> _ABOUT THIS TASK_
An exact transcription of all the records is required, minus the images.

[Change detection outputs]
▬▬▬▬▬▬▬▬▬▬
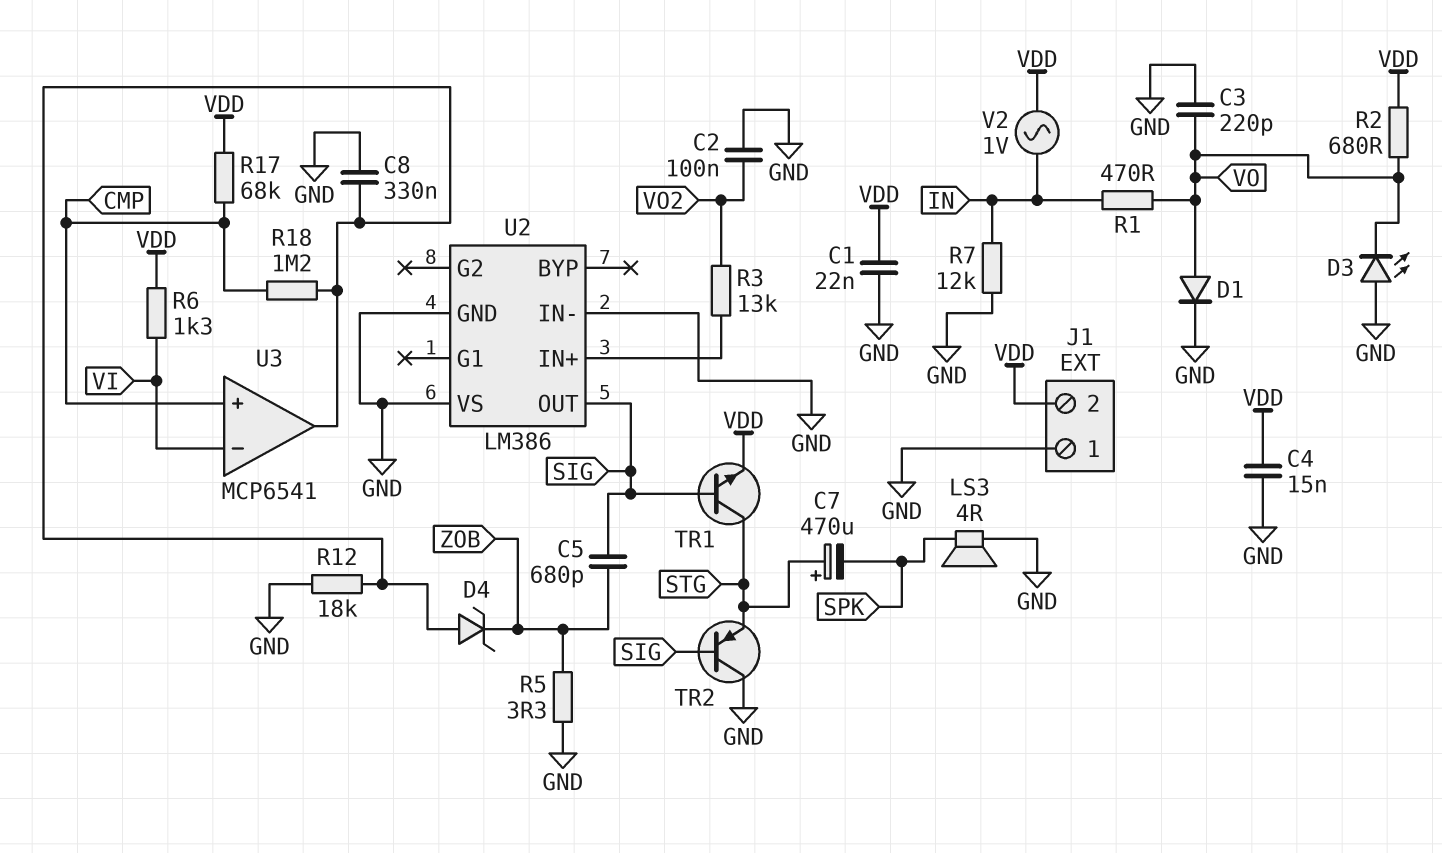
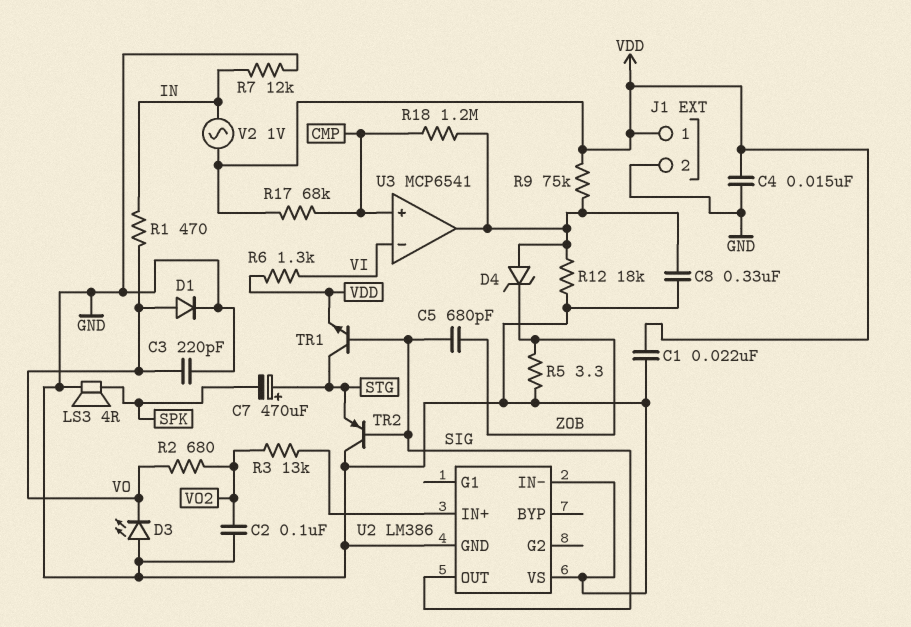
J1 pin 1: GND -> VDD
J1 pin 2: VDD -> GND
R2: 680 (VDD, VO) -> 680 (VO, VO2)
R9: none -> 75k (U3/out, VDD)

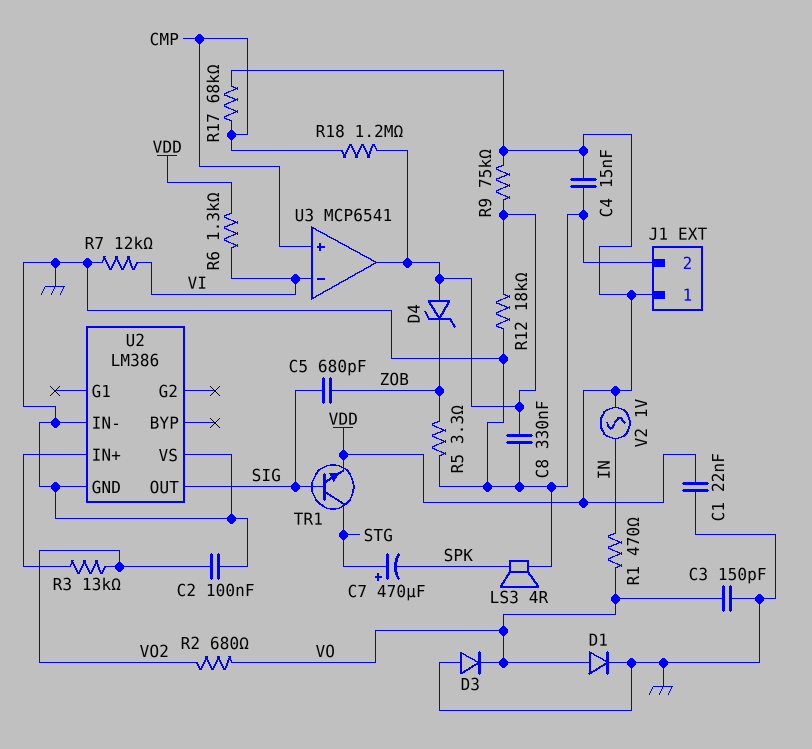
C3: 220pF (GND, VO) -> 150pF (GND, VO)
D3: LED (A GND, K VO) -> diode (A GND, K VO)
R7: 12k (GND, IN) -> 12k (GND, VI)
TR2: PNP (B SIG, C GND, E STG) -> none

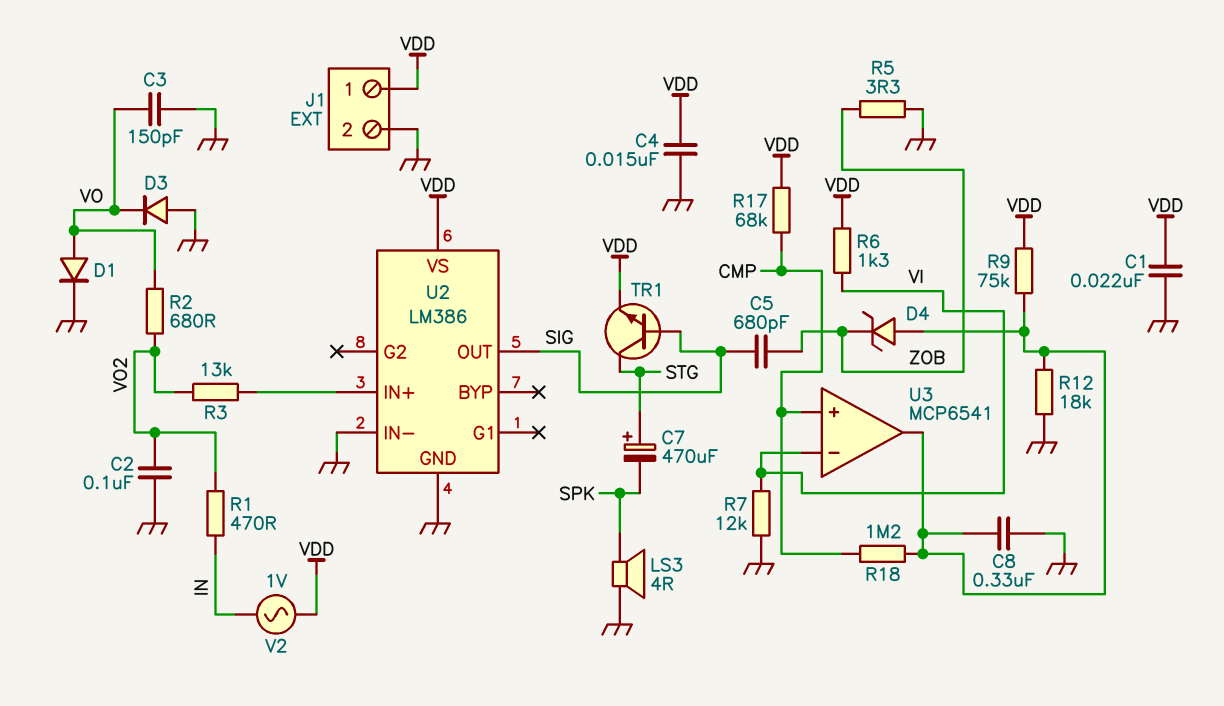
R1: 470 (IN, VO) -> 470 (IN, VO2)
U2 pin VS: GND -> VDD

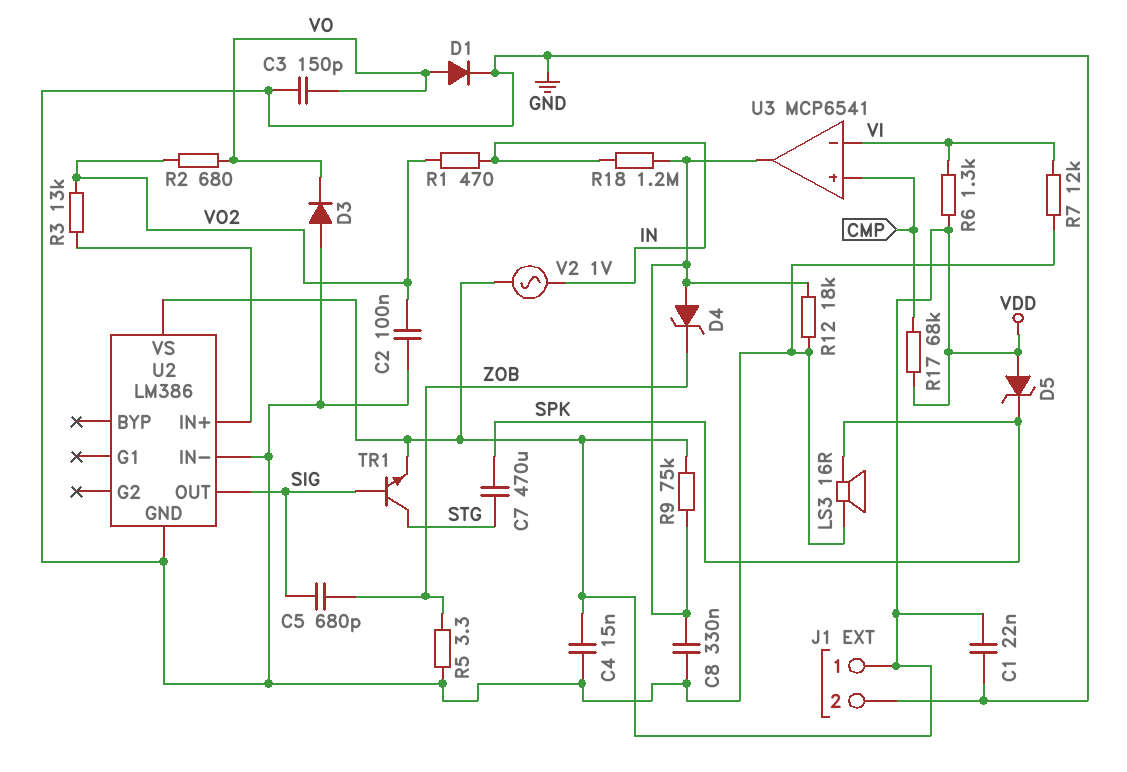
C7: 470uF (plus STG, minus SPK) -> 470uF (SPK, STG)
D5: none -> zener (A VDD, K SPK)
LS3: speaker 4R (GND, SPK) -> speaker 16R (GND, SPK)
R18: 1.2M (CMP, U3/out) -> 1.2M (IN, U3/out)

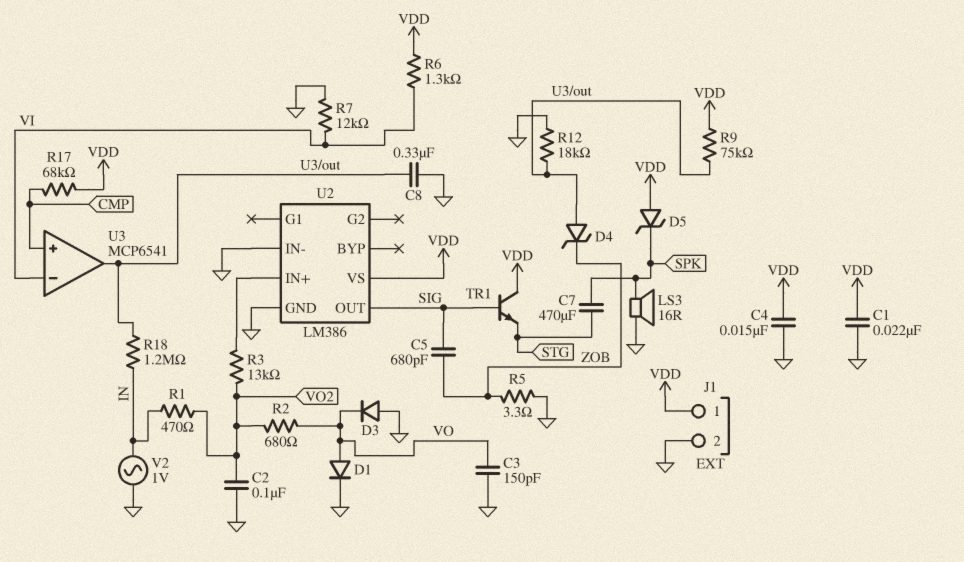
TR1: NPN (B SIG, C STG, E VDD) -> NPN (B SIG, C VDD, E STG)
V2: AC 1V (IN, VDD) -> AC 1V (GND, IN)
▬▬▬▬▬▬▬▬▬▬
> _FINAL ANSWER_
J1 pin 1: GND -> VDD
J1 pin 2: VDD -> GND
R2: 680 (VDD, VO) -> 680 (VO, VO2)
R9: none -> 75k (U3/out, VDD)

C3: 220pF (GND, VO) -> 150pF (GND, VO)
D3: LED (A GND, K VO) -> diode (A GND, K VO)
R7: 12k (GND, IN) -> 12k (GND, VI)
TR2: PNP (B SIG, C GND, E STG) -> none

R1: 470 (IN, VO) -> 470 (IN, VO2)
U2 pin VS: GND -> VDD

C7: 470uF (plus STG, minus SPK) -> 470uF (SPK, STG)
D5: none -> zener (A VDD, K SPK)
LS3: speaker 4R (GND, SPK) -> speaker 16R (GND, SPK)
R18: 1.2M (CMP, U3/out) -> 1.2M (IN, U3/out)

TR1: NPN (B SIG, C STG, E VDD) -> NPN (B SIG, C VDD, E STG)
V2: AC 1V (IN, VDD) -> AC 1V (GND, IN)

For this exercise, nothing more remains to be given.